Start of RECORDED INFORMATION

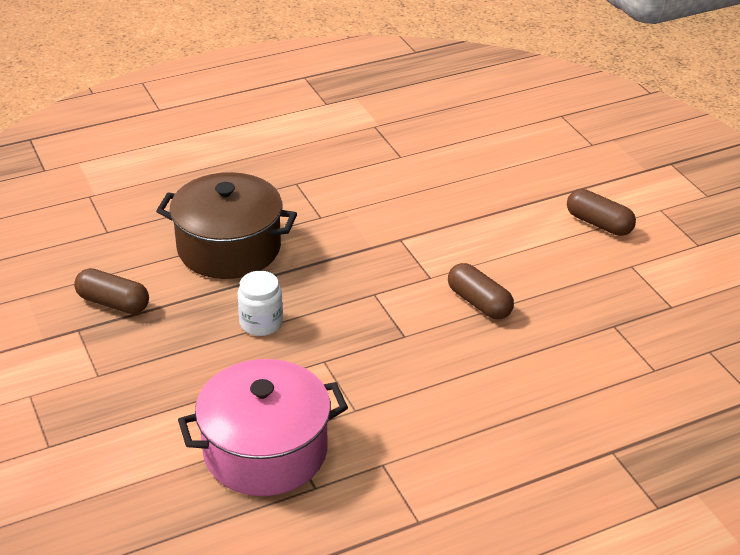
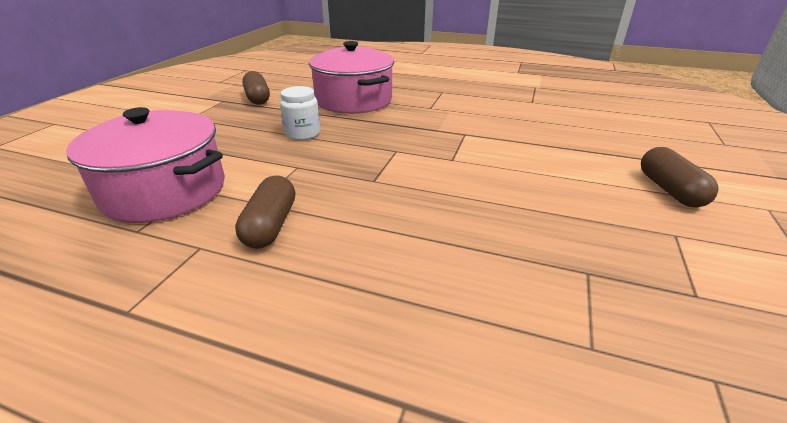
camera: 45 degrees right, 5 degrees down
(229, 248) = (354, 100): brown pot -> pink pot
(479, 303) = (466, 189): brown capsule -> brown capsule (270, 225)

End of RECORDED INFORMATION

◆ TASK DESCRIPTION: Only the lines from the one with "(229, 248) = (354, 100): brown" through the final line above should be repeated, each exactly as written.

◆ WORKED SOLUTION:
(229, 248) = (354, 100): brown pot -> pink pot
(479, 303) = (466, 189): brown capsule -> brown capsule (270, 225)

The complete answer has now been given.